AIM
Tally the lines in the rows below that contain the string "major", and give only that number.

======== SOURCE MATERIAL

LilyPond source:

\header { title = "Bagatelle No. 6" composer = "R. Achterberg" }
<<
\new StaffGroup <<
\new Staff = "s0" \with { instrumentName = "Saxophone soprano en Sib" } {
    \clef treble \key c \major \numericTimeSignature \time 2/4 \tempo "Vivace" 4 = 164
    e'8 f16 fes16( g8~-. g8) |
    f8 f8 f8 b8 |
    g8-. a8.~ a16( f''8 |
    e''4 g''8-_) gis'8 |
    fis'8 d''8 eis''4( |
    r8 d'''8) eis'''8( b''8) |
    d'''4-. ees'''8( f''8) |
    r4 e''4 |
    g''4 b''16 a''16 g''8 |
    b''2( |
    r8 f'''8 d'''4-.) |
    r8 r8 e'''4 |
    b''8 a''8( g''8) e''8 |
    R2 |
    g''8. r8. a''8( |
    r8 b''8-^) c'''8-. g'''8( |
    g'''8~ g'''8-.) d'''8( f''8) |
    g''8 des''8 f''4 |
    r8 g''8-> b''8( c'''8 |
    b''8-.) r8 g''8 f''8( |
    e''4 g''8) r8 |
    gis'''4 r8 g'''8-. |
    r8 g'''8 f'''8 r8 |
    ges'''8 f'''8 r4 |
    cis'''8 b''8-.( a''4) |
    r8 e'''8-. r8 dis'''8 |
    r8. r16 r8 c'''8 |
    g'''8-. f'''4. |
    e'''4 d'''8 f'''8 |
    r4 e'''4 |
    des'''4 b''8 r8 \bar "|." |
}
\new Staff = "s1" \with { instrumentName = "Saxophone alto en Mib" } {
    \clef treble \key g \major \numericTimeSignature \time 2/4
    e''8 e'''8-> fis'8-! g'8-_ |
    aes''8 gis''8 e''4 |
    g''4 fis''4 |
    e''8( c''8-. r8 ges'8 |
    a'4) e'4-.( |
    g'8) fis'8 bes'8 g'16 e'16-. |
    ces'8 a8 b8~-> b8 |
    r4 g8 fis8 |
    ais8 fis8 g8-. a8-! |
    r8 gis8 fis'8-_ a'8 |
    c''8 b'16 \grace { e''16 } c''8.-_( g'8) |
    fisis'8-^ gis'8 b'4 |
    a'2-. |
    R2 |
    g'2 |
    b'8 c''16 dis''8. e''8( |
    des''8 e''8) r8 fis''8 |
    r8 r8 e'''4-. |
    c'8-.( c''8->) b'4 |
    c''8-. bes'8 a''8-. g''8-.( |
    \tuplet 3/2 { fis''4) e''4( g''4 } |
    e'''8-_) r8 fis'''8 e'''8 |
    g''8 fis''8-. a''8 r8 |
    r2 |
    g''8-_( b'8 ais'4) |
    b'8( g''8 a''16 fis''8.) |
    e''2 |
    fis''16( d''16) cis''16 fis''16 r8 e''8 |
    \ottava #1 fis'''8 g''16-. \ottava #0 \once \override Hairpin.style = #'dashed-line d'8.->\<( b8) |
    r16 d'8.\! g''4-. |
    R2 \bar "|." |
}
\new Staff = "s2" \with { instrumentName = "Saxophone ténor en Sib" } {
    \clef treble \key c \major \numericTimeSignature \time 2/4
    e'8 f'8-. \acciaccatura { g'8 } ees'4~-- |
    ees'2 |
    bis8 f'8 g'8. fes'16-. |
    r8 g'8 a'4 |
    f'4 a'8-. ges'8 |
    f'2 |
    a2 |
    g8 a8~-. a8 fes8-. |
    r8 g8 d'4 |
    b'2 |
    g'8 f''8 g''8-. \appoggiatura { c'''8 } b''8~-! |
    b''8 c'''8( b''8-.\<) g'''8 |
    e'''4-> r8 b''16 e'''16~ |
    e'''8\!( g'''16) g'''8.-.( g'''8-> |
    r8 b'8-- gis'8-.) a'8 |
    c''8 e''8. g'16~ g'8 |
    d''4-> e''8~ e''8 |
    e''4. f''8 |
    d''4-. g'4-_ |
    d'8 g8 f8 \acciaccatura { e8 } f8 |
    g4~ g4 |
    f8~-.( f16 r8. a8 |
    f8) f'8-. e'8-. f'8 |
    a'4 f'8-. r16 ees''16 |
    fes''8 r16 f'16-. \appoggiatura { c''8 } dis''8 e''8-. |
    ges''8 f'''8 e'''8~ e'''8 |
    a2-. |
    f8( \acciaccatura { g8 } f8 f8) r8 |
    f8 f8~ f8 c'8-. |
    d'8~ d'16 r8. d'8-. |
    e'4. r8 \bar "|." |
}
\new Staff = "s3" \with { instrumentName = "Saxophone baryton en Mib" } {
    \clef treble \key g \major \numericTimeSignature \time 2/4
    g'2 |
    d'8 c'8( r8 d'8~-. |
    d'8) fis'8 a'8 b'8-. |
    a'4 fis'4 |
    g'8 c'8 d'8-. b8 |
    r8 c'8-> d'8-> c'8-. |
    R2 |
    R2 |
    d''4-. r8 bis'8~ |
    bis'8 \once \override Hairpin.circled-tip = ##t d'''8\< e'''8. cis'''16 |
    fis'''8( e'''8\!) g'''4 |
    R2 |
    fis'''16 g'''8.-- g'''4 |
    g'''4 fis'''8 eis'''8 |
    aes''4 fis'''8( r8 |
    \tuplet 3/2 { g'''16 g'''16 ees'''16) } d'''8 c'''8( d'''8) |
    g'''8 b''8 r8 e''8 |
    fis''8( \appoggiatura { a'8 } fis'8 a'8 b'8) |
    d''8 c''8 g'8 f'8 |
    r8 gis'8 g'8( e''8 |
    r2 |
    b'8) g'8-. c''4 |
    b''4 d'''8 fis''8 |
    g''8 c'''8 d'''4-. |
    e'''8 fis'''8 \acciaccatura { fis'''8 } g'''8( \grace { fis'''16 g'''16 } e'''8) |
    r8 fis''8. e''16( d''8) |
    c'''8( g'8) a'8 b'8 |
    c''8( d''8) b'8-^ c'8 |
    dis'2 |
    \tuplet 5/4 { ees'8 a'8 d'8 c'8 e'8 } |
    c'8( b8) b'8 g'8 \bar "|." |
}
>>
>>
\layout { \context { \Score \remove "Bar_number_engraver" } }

================

COMPLETED TASK
4